Your answer should be the exact lines of the data below from the one containing "U9: NOR 74LS02" through the one containing "U23: XNOR CD4077"; please include nothing else.
### Supplied information ###
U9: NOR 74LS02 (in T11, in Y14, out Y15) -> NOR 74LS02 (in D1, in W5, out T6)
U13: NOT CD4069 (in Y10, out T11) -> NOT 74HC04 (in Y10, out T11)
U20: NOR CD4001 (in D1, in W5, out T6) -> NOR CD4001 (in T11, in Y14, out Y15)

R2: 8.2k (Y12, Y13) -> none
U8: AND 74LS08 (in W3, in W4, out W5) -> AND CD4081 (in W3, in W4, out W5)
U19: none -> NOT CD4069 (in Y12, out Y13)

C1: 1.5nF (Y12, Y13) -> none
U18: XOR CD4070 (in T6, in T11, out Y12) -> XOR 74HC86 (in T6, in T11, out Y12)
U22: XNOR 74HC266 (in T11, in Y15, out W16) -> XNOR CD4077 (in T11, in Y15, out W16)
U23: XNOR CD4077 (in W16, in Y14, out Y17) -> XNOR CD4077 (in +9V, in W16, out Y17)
###
### Supplied information ###
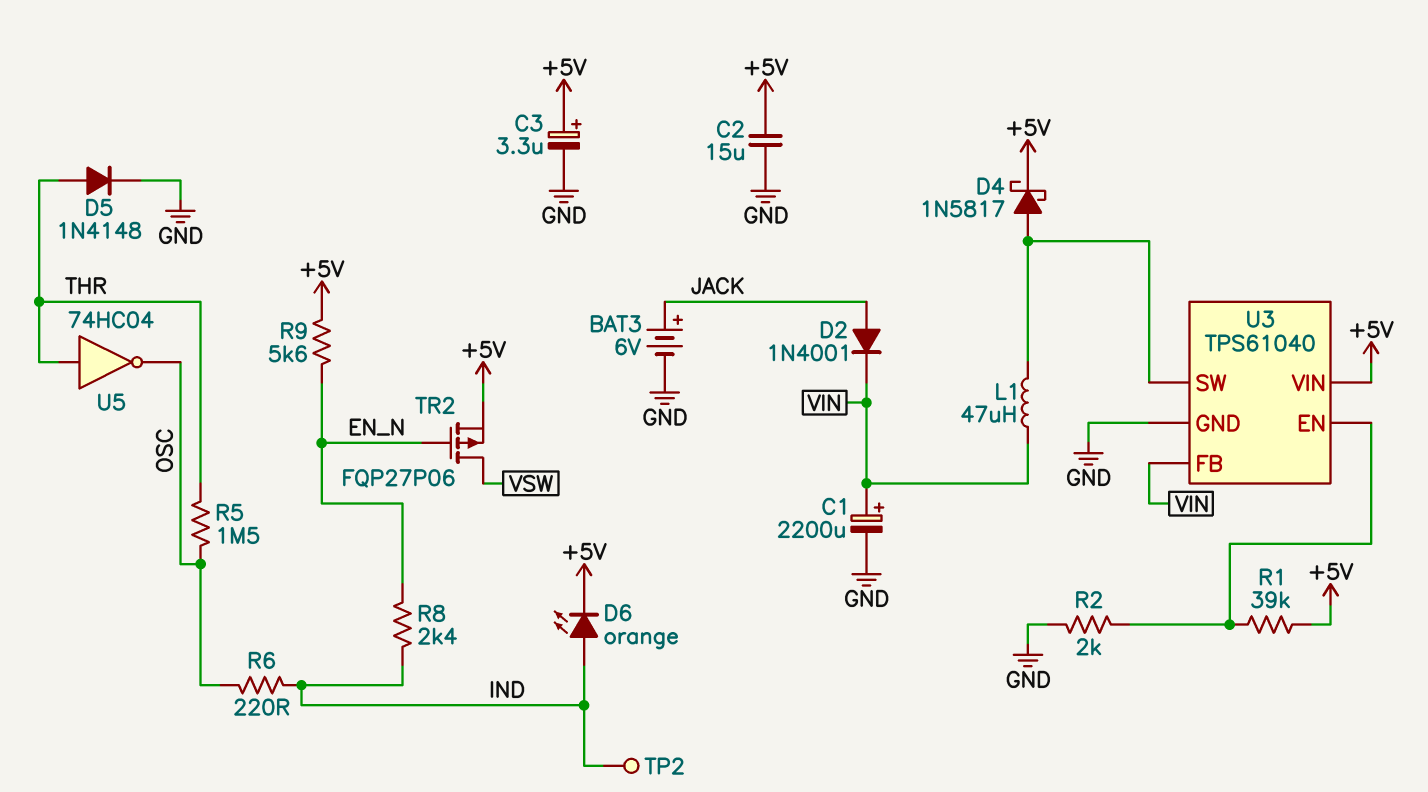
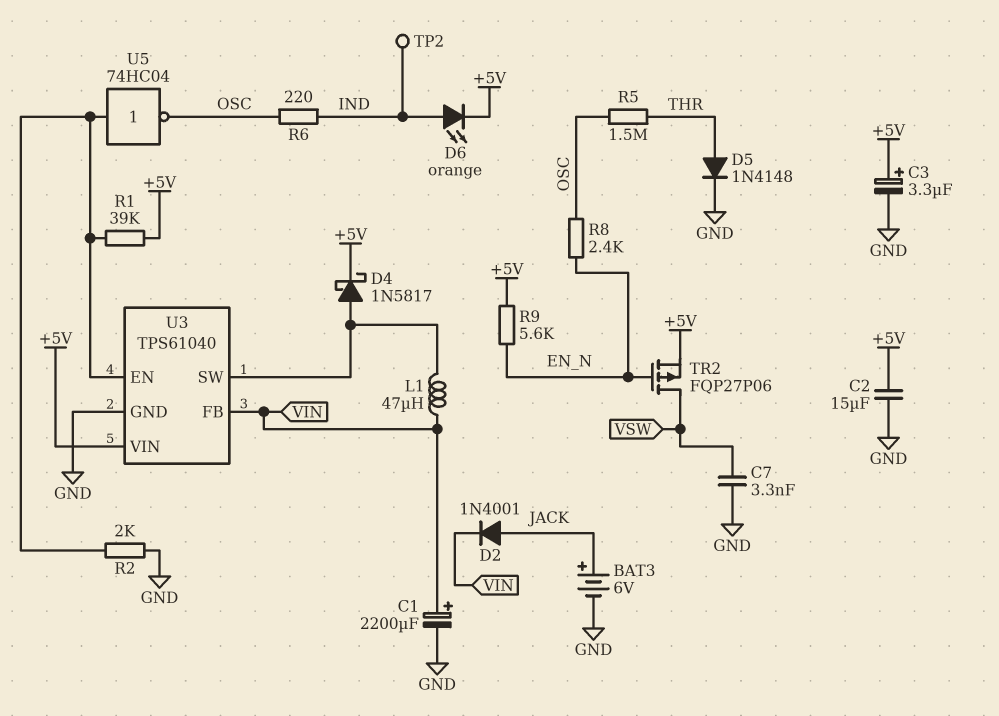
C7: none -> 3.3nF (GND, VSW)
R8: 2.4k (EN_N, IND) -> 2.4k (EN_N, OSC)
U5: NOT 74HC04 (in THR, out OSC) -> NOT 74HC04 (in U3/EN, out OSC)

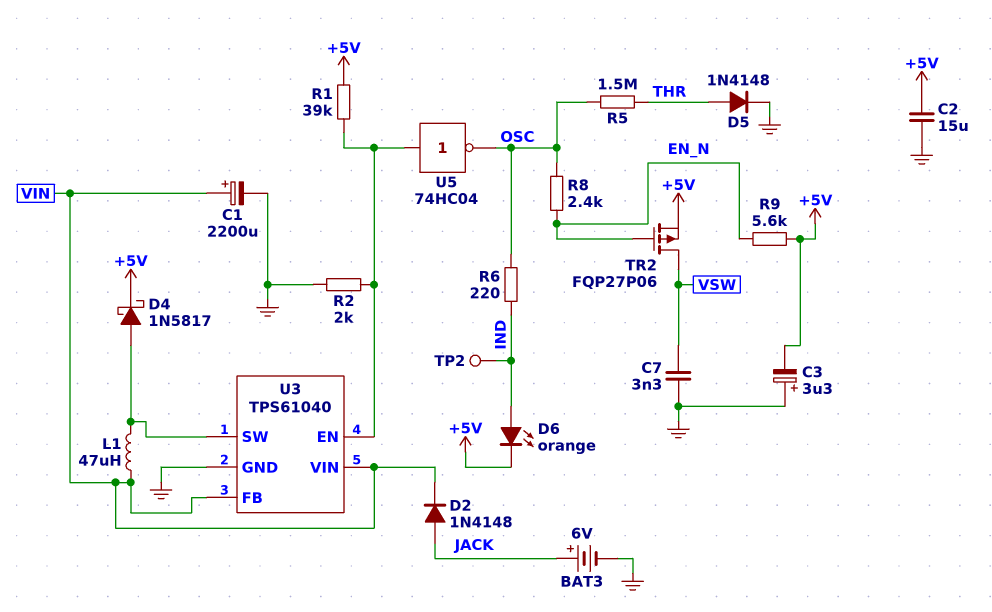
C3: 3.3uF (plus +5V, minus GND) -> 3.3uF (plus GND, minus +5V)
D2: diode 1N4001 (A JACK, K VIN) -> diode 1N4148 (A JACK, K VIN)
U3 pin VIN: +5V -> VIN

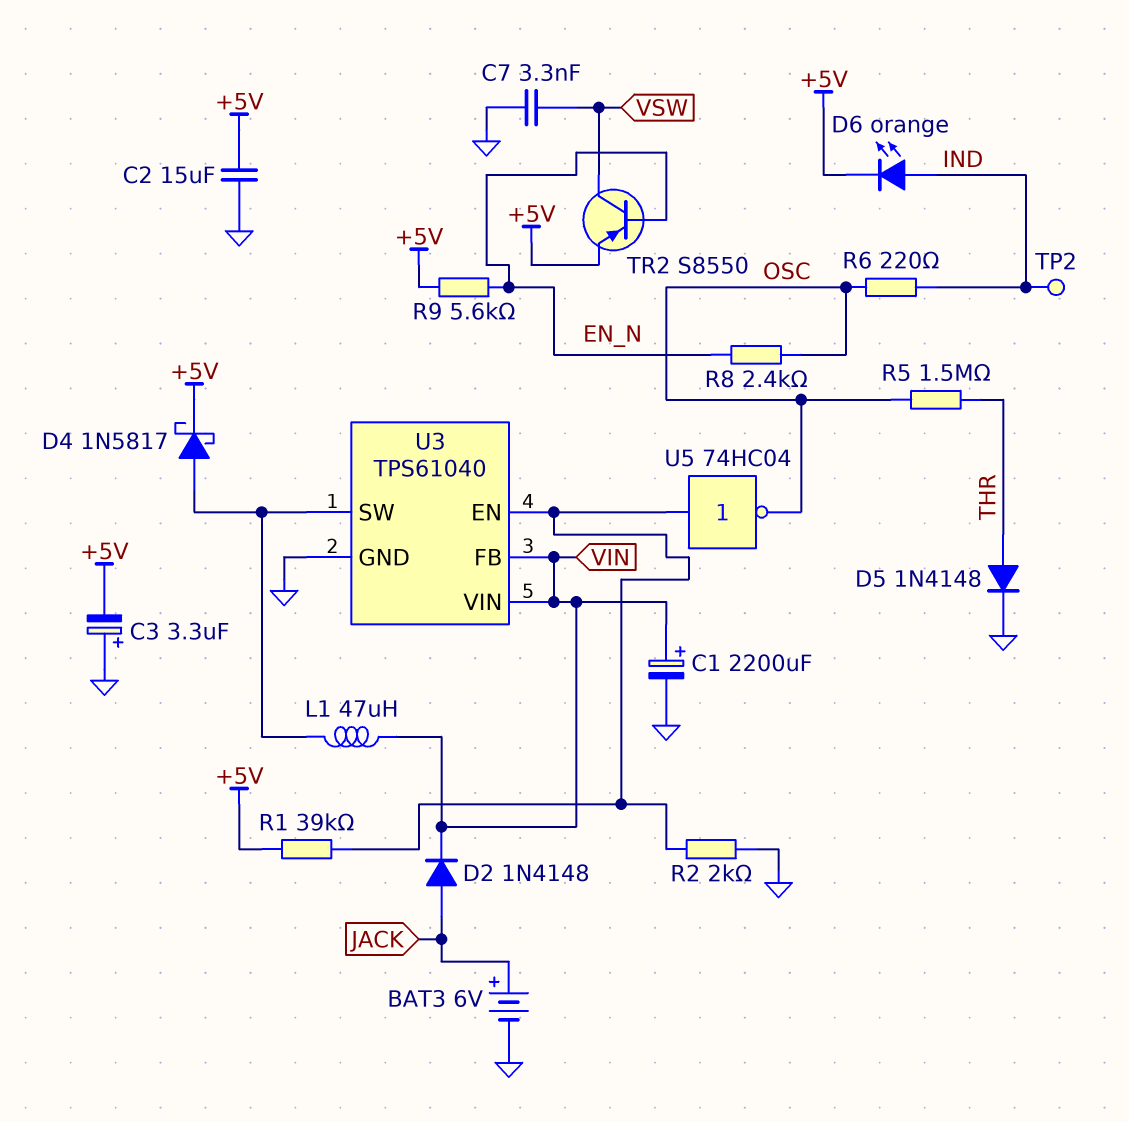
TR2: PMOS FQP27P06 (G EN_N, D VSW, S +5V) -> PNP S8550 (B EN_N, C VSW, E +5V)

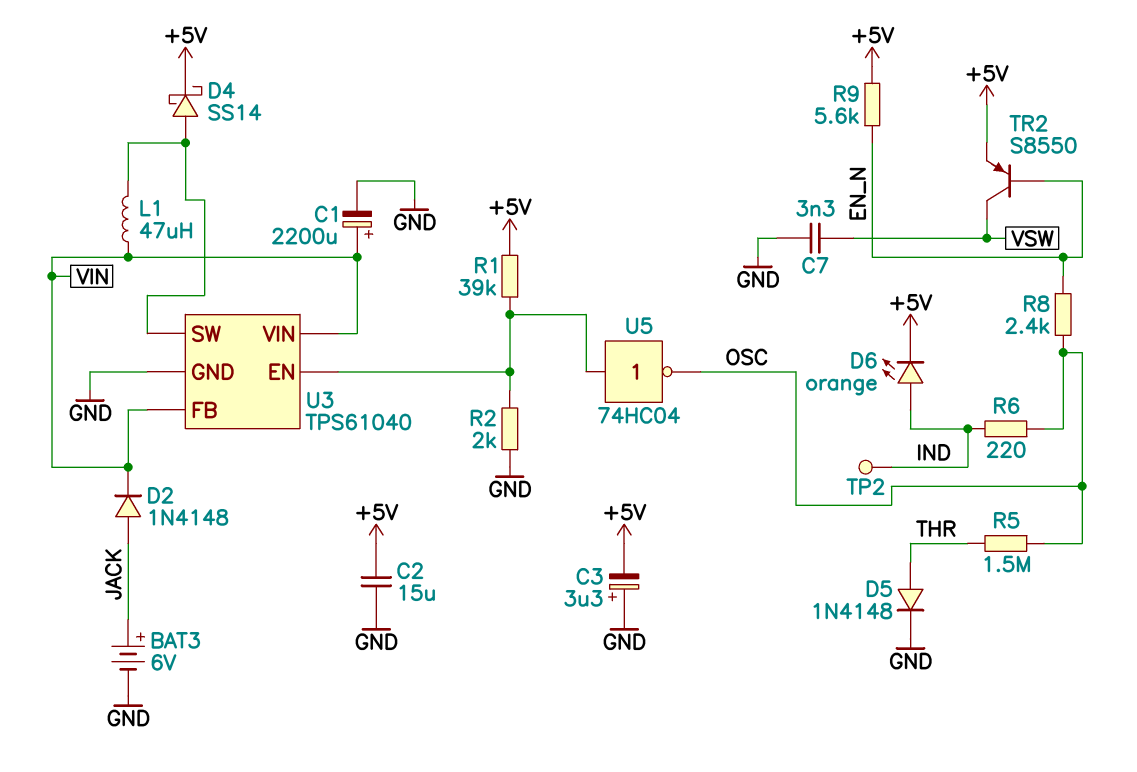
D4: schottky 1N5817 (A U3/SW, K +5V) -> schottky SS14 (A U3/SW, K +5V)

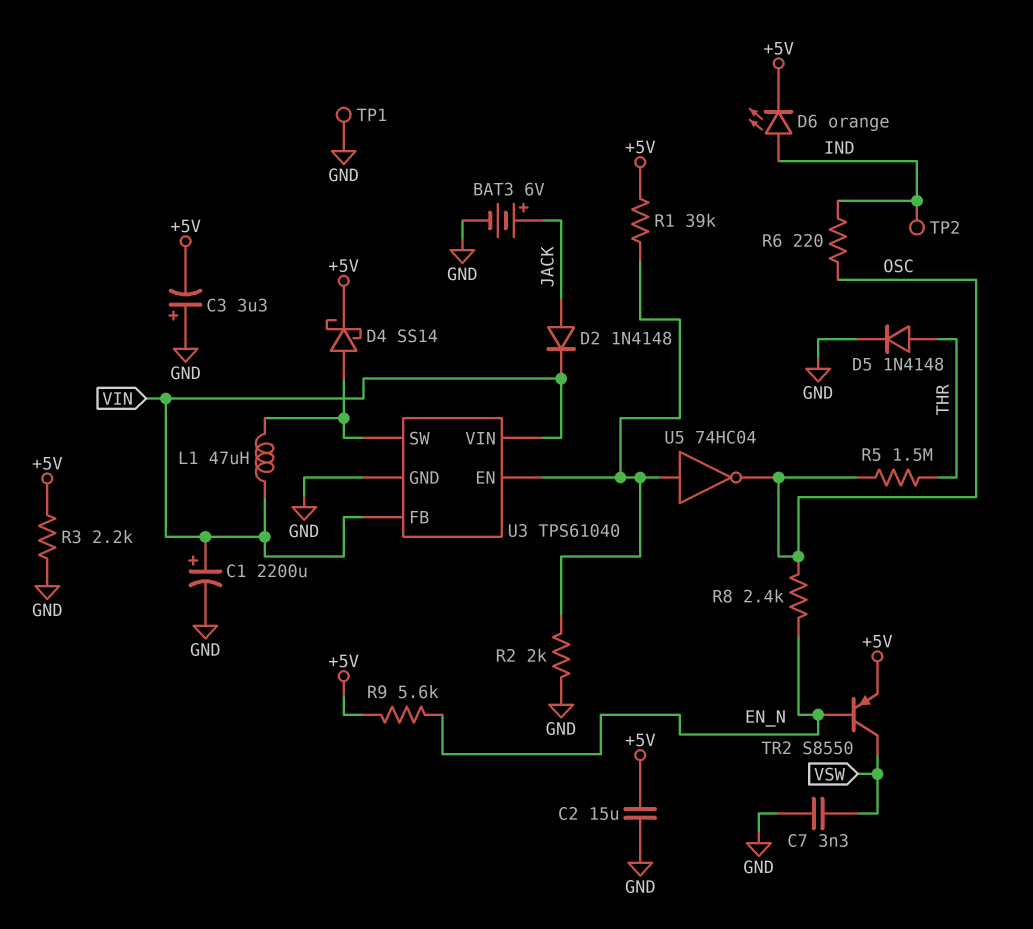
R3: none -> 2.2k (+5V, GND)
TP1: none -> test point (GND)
###
### Supplied information ###
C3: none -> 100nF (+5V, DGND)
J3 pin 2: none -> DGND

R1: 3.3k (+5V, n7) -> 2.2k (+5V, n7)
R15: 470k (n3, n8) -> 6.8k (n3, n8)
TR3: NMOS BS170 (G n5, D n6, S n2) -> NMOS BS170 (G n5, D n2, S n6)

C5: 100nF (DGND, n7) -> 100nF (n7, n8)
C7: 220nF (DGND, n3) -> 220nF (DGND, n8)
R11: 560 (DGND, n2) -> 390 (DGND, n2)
###
> _Response to the task_
U9: NOR 74LS02 (in T11, in Y14, out Y15) -> NOR 74LS02 (in D1, in W5, out T6)
U13: NOT CD4069 (in Y10, out T11) -> NOT 74HC04 (in Y10, out T11)
U20: NOR CD4001 (in D1, in W5, out T6) -> NOR CD4001 (in T11, in Y14, out Y15)

R2: 8.2k (Y12, Y13) -> none
U8: AND 74LS08 (in W3, in W4, out W5) -> AND CD4081 (in W3, in W4, out W5)
U19: none -> NOT CD4069 (in Y12, out Y13)

C1: 1.5nF (Y12, Y13) -> none
U18: XOR CD4070 (in T6, in T11, out Y12) -> XOR 74HC86 (in T6, in T11, out Y12)
U22: XNOR 74HC266 (in T11, in Y15, out W16) -> XNOR CD4077 (in T11, in Y15, out W16)
U23: XNOR CD4077 (in W16, in Y14, out Y17) -> XNOR CD4077 (in +9V, in W16, out Y17)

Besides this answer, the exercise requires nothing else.